■ **WHAT THE EXERCISE ASKS**
Transcribe the listing below only from the line with "cyan trapezoid: moved 18 px left, 9 px up" up to and including the line with "gray rectangle at (612, 692): rotated".

■ **EXERCISE DATA**
[Start of section]

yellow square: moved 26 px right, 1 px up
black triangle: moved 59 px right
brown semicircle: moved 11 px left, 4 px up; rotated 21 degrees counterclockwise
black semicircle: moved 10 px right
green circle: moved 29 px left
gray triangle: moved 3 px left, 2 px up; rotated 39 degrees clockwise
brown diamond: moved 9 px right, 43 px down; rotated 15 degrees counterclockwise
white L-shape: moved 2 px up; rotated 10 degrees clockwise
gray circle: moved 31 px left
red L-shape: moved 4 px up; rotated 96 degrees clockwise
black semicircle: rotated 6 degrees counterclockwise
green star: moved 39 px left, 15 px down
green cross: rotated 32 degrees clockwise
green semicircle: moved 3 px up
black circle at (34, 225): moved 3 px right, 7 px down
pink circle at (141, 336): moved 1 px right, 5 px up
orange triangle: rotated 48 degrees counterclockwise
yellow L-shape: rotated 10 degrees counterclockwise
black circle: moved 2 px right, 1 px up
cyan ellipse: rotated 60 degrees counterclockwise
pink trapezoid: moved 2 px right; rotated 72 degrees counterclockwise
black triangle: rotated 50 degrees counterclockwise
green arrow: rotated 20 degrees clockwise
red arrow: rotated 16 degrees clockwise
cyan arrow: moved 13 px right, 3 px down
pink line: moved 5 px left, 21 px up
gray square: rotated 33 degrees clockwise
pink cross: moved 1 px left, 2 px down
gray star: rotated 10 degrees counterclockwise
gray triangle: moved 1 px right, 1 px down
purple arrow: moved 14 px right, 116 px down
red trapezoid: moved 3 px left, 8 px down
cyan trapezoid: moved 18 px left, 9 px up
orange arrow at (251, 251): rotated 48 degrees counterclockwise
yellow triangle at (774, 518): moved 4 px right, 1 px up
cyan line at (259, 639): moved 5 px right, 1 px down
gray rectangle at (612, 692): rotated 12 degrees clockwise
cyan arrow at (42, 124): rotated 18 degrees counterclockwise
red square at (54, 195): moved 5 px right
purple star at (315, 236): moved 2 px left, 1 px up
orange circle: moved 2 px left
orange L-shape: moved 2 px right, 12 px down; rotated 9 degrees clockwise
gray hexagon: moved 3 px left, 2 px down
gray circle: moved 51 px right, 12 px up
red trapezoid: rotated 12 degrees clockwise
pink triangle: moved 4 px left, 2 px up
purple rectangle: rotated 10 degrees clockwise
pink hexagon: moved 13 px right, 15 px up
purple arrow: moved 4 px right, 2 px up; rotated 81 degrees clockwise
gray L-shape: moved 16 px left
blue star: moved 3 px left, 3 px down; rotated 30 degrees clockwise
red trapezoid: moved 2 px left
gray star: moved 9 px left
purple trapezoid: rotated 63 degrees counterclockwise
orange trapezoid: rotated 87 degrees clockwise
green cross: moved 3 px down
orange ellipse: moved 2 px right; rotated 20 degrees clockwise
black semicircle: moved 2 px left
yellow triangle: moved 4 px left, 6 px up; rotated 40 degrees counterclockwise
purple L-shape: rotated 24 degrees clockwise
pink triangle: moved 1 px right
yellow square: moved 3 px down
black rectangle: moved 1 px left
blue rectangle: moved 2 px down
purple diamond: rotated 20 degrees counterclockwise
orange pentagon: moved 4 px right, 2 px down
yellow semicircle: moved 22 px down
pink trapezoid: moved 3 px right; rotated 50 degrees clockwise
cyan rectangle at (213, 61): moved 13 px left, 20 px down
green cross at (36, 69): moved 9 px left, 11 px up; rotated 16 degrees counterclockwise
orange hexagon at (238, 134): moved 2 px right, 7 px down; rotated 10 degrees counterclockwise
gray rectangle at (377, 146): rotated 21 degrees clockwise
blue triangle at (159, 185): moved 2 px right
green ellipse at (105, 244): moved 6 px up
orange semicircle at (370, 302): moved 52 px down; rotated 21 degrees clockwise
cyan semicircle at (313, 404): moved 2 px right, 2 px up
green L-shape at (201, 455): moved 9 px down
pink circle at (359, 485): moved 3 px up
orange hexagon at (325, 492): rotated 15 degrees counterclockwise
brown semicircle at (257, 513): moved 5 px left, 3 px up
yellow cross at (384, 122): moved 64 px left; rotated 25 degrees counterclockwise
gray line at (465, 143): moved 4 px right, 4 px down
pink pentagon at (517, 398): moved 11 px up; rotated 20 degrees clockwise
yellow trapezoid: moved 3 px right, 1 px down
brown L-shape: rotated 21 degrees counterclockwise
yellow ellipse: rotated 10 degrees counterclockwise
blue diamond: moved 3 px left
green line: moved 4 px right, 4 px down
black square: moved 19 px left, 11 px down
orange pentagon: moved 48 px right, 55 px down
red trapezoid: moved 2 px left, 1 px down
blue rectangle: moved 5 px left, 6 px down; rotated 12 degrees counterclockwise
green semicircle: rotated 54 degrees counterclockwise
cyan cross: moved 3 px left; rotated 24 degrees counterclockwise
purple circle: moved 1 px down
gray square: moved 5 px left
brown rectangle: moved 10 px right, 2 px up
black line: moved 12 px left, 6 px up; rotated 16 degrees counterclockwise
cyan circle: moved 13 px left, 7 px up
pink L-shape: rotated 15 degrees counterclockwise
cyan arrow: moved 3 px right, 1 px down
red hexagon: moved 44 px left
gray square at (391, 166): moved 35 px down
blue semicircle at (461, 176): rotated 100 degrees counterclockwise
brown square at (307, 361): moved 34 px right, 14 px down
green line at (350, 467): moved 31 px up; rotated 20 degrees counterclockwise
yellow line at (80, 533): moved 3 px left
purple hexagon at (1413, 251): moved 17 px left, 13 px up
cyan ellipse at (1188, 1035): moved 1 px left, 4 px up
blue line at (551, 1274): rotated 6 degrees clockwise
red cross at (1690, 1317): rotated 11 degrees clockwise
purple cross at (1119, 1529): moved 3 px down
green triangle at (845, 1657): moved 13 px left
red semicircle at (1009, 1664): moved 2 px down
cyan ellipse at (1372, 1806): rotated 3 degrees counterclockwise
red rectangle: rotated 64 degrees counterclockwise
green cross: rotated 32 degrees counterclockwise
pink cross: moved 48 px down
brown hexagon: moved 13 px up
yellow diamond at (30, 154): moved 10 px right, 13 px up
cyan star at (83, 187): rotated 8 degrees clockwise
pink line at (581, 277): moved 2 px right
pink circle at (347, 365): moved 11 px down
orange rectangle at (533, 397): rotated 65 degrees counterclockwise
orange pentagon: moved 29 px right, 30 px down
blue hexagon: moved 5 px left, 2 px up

[End of section]

■ **ANSWER SECTION**
cyan trapezoid: moved 18 px left, 9 px up
orange arrow at (251, 251): rotated 48 degrees counterclockwise
yellow triangle at (774, 518): moved 4 px right, 1 px up
cyan line at (259, 639): moved 5 px right, 1 px down
gray rectangle at (612, 692): rotated 12 degrees clockwise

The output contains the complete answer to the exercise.